Would you retype each record exactly as given?

Extracted data entries
/---
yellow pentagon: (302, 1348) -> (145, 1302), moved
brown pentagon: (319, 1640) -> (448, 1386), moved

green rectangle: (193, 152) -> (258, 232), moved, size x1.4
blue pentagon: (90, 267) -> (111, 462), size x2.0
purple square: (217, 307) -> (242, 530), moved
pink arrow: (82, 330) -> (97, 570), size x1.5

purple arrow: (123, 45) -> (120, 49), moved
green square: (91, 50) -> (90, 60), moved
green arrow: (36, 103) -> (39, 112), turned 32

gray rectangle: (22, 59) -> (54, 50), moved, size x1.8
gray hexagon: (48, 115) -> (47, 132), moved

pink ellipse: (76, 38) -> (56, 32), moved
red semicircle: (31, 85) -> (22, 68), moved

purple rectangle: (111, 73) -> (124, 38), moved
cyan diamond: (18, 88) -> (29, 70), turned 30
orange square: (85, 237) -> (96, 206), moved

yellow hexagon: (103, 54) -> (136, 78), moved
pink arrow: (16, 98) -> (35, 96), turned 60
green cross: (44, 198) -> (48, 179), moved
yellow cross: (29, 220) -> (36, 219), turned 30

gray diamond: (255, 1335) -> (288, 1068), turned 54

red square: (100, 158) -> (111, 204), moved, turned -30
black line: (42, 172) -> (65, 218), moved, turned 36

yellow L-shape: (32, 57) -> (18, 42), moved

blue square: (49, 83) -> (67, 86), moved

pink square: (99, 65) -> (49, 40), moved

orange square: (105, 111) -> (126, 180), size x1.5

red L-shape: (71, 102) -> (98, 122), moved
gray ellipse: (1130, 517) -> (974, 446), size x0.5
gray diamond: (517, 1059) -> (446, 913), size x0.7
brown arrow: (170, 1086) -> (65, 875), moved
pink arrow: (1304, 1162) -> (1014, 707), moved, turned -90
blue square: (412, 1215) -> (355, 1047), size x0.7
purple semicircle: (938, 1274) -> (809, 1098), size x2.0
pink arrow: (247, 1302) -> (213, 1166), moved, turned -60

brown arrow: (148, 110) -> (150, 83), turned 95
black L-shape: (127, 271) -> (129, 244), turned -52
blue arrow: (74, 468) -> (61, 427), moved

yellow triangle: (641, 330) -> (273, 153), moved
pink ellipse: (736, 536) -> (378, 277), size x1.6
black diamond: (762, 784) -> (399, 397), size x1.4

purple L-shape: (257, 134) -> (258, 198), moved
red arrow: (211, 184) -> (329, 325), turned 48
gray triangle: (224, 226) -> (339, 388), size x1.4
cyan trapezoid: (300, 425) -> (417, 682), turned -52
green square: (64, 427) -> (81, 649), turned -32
\---
EXERCISE SOLUTION:
yellow pentagon: (302, 1348) -> (145, 1302), moved
brown pentagon: (319, 1640) -> (448, 1386), moved

green rectangle: (193, 152) -> (258, 232), moved, size x1.4
blue pentagon: (90, 267) -> (111, 462), size x2.0
purple square: (217, 307) -> (242, 530), moved
pink arrow: (82, 330) -> (97, 570), size x1.5

purple arrow: (123, 45) -> (120, 49), moved
green square: (91, 50) -> (90, 60), moved
green arrow: (36, 103) -> (39, 112), turned 32

gray rectangle: (22, 59) -> (54, 50), moved, size x1.8
gray hexagon: (48, 115) -> (47, 132), moved

pink ellipse: (76, 38) -> (56, 32), moved
red semicircle: (31, 85) -> (22, 68), moved

purple rectangle: (111, 73) -> (124, 38), moved
cyan diamond: (18, 88) -> (29, 70), turned 30
orange square: (85, 237) -> (96, 206), moved

yellow hexagon: (103, 54) -> (136, 78), moved
pink arrow: (16, 98) -> (35, 96), turned 60
green cross: (44, 198) -> (48, 179), moved
yellow cross: (29, 220) -> (36, 219), turned 30

gray diamond: (255, 1335) -> (288, 1068), turned 54

red square: (100, 158) -> (111, 204), moved, turned -30
black line: (42, 172) -> (65, 218), moved, turned 36

yellow L-shape: (32, 57) -> (18, 42), moved

blue square: (49, 83) -> (67, 86), moved

pink square: (99, 65) -> (49, 40), moved

orange square: (105, 111) -> (126, 180), size x1.5

red L-shape: (71, 102) -> (98, 122), moved
gray ellipse: (1130, 517) -> (974, 446), size x0.5
gray diamond: (517, 1059) -> (446, 913), size x0.7
brown arrow: (170, 1086) -> (65, 875), moved
pink arrow: (1304, 1162) -> (1014, 707), moved, turned -90
blue square: (412, 1215) -> (355, 1047), size x0.7
purple semicircle: (938, 1274) -> (809, 1098), size x2.0
pink arrow: (247, 1302) -> (213, 1166), moved, turned -60

brown arrow: (148, 110) -> (150, 83), turned 95
black L-shape: (127, 271) -> (129, 244), turned -52
blue arrow: (74, 468) -> (61, 427), moved

yellow triangle: (641, 330) -> (273, 153), moved
pink ellipse: (736, 536) -> (378, 277), size x1.6
black diamond: (762, 784) -> (399, 397), size x1.4

purple L-shape: (257, 134) -> (258, 198), moved
red arrow: (211, 184) -> (329, 325), turned 48
gray triangle: (224, 226) -> (339, 388), size x1.4
cyan trapezoid: (300, 425) -> (417, 682), turned -52
green square: (64, 427) -> (81, 649), turned -32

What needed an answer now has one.